TASK ITEM: If a line holds the word "purple", copy it from the entries.

EXCERPTED DATA:
---+---
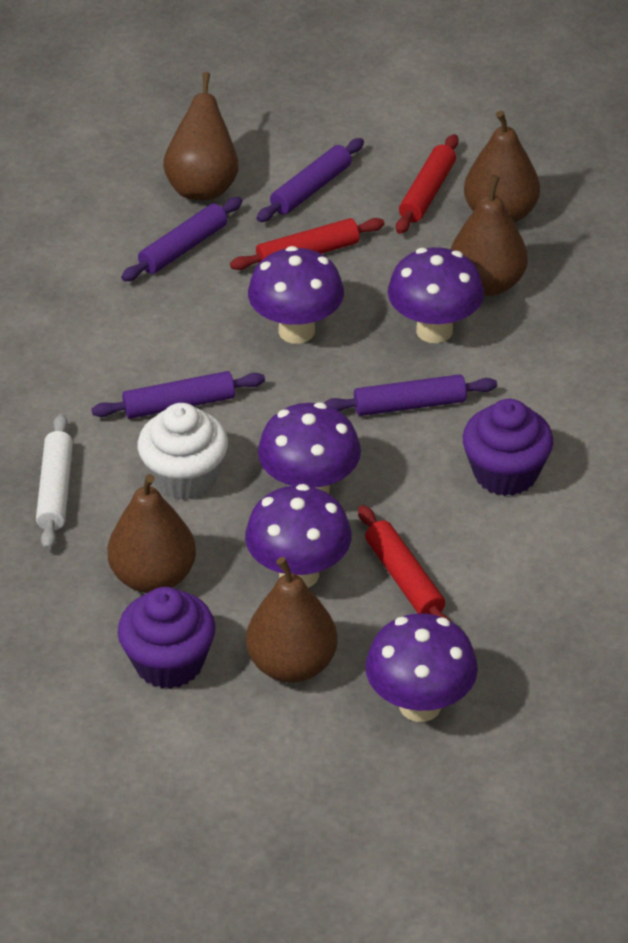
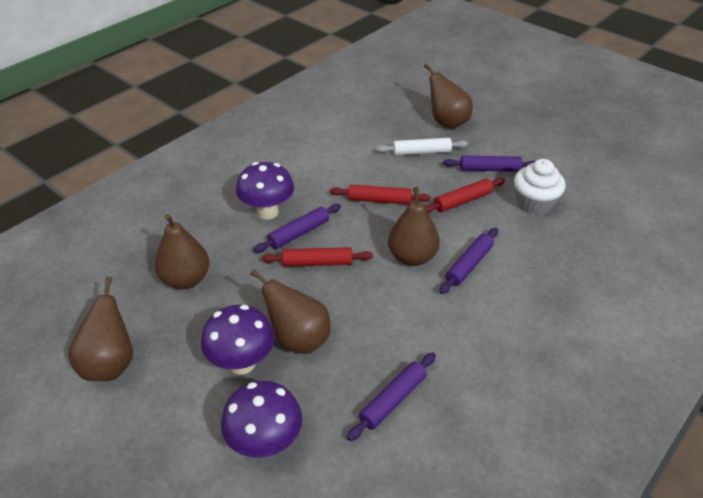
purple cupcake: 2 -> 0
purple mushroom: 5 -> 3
---+---
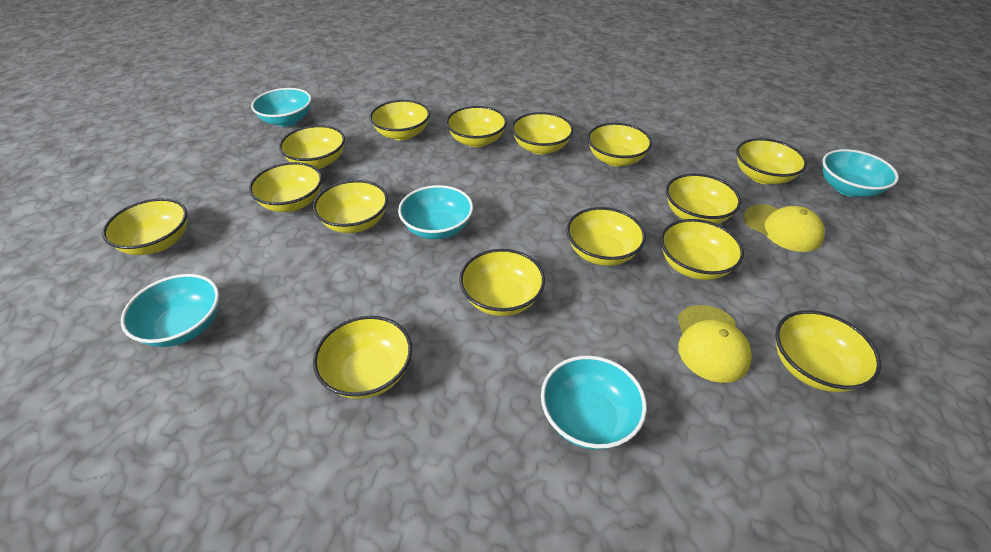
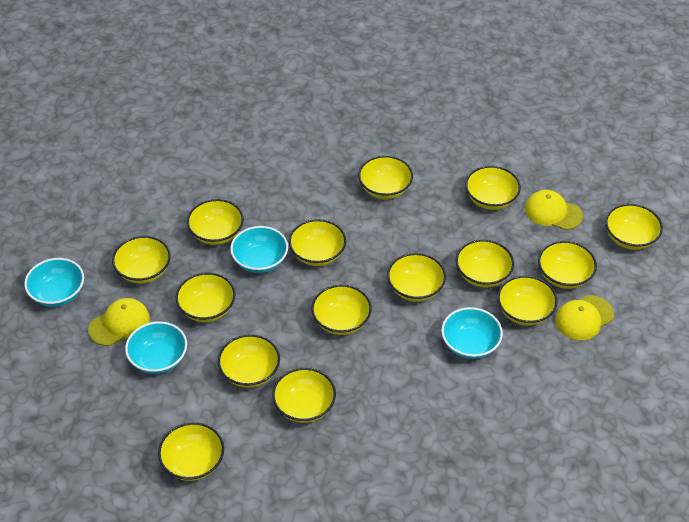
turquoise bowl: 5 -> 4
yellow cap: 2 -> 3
---+---
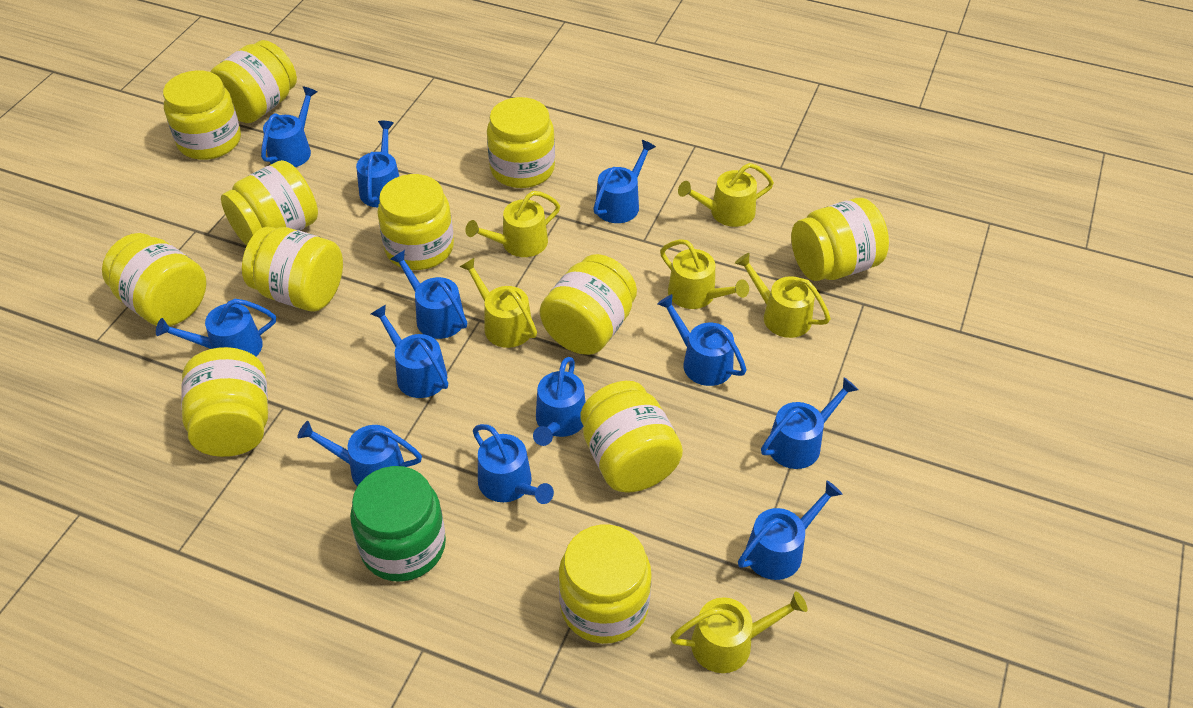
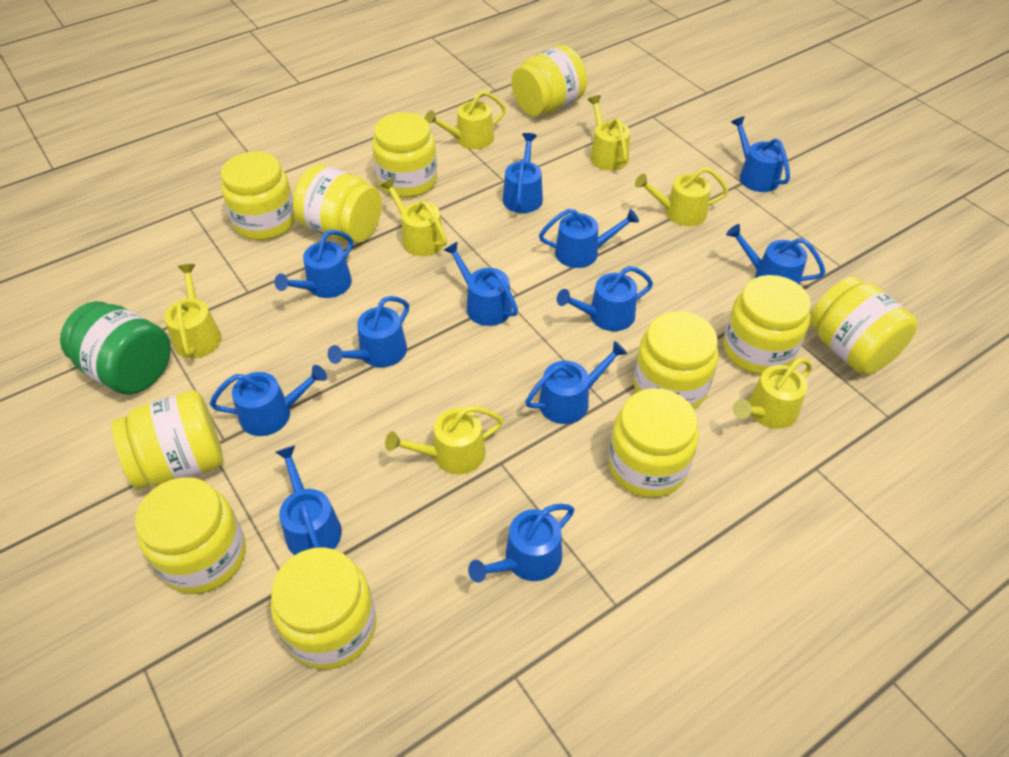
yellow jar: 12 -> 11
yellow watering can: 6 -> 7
---+---
ANSWER BOX:
purple cupcake: 2 -> 0
purple mushroom: 5 -> 3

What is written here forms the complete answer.